#### [What this task involves]
Report back every line from the entries below in which the word "diamond" occurs.

#### [Given data]
******************************

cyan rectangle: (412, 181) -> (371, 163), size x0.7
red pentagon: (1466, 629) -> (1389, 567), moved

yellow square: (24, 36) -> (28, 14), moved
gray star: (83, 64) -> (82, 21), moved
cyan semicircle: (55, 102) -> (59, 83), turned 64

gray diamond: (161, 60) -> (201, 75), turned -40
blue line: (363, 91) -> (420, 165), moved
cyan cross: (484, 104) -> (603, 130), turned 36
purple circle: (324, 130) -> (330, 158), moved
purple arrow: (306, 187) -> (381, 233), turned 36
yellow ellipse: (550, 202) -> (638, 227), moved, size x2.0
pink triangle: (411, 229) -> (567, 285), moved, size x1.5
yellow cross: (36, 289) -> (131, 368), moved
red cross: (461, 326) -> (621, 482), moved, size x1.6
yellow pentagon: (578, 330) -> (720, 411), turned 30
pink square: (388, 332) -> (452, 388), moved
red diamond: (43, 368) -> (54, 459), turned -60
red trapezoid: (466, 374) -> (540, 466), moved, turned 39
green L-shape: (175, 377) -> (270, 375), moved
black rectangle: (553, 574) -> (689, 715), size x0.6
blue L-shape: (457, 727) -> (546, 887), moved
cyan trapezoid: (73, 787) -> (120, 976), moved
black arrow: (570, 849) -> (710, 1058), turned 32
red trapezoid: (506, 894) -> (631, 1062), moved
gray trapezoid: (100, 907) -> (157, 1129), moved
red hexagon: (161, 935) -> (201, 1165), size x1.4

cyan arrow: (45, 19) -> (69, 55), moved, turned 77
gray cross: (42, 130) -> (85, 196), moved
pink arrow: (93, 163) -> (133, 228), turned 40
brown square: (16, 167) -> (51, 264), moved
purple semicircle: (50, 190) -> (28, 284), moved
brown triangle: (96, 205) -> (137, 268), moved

******************************

#### [Final answer]
gray diamond: (161, 60) -> (201, 75), turned -40
red diamond: (43, 368) -> (54, 459), turned -60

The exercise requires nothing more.